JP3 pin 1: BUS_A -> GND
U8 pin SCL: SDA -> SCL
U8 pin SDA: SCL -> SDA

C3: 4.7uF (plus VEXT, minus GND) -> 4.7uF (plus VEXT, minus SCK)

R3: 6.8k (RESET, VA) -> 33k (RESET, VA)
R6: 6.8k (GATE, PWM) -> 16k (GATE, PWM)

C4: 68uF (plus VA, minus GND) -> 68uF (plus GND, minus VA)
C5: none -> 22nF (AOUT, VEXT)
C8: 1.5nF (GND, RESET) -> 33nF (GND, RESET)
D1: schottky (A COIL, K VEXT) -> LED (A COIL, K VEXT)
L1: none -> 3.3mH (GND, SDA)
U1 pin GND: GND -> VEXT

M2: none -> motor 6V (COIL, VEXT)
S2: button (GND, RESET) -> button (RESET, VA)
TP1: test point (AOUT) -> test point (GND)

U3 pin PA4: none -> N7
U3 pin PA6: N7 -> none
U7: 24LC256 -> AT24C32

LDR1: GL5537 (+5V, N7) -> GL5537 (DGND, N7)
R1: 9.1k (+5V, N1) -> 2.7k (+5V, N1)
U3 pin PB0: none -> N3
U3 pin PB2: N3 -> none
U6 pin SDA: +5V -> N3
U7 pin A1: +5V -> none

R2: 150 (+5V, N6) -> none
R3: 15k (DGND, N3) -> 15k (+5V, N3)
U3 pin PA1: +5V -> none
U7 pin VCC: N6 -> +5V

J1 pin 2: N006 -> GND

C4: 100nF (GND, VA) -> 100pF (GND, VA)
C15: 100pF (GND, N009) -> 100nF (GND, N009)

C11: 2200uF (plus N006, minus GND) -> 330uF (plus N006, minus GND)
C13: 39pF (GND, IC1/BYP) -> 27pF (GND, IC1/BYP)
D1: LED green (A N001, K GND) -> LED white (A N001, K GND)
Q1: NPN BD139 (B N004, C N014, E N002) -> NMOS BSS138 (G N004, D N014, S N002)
_ _ _ _ _
The output should be a character-exact copy of all entries.

JP3 pin 1: BUS_A -> GND
U8 pin SCL: SDA -> SCL
U8 pin SDA: SCL -> SDA

C3: 4.7uF (plus VEXT, minus GND) -> 4.7uF (plus VEXT, minus SCK)

R3: 6.8k (RESET, VA) -> 33k (RESET, VA)
R6: 6.8k (GATE, PWM) -> 16k (GATE, PWM)

C4: 68uF (plus VA, minus GND) -> 68uF (plus GND, minus VA)
C5: none -> 22nF (AOUT, VEXT)
C8: 1.5nF (GND, RESET) -> 33nF (GND, RESET)
D1: schottky (A COIL, K VEXT) -> LED (A COIL, K VEXT)
L1: none -> 3.3mH (GND, SDA)
U1 pin GND: GND -> VEXT

M2: none -> motor 6V (COIL, VEXT)
S2: button (GND, RESET) -> button (RESET, VA)
TP1: test point (AOUT) -> test point (GND)

U3 pin PA4: none -> N7
U3 pin PA6: N7 -> none
U7: 24LC256 -> AT24C32

LDR1: GL5537 (+5V, N7) -> GL5537 (DGND, N7)
R1: 9.1k (+5V, N1) -> 2.7k (+5V, N1)
U3 pin PB0: none -> N3
U3 pin PB2: N3 -> none
U6 pin SDA: +5V -> N3
U7 pin A1: +5V -> none

R2: 150 (+5V, N6) -> none
R3: 15k (DGND, N3) -> 15k (+5V, N3)
U3 pin PA1: +5V -> none
U7 pin VCC: N6 -> +5V

J1 pin 2: N006 -> GND

C4: 100nF (GND, VA) -> 100pF (GND, VA)
C15: 100pF (GND, N009) -> 100nF (GND, N009)

C11: 2200uF (plus N006, minus GND) -> 330uF (plus N006, minus GND)
C13: 39pF (GND, IC1/BYP) -> 27pF (GND, IC1/BYP)
D1: LED green (A N001, K GND) -> LED white (A N001, K GND)
Q1: NPN BD139 (B N004, C N014, E N002) -> NMOS BSS138 (G N004, D N014, S N002)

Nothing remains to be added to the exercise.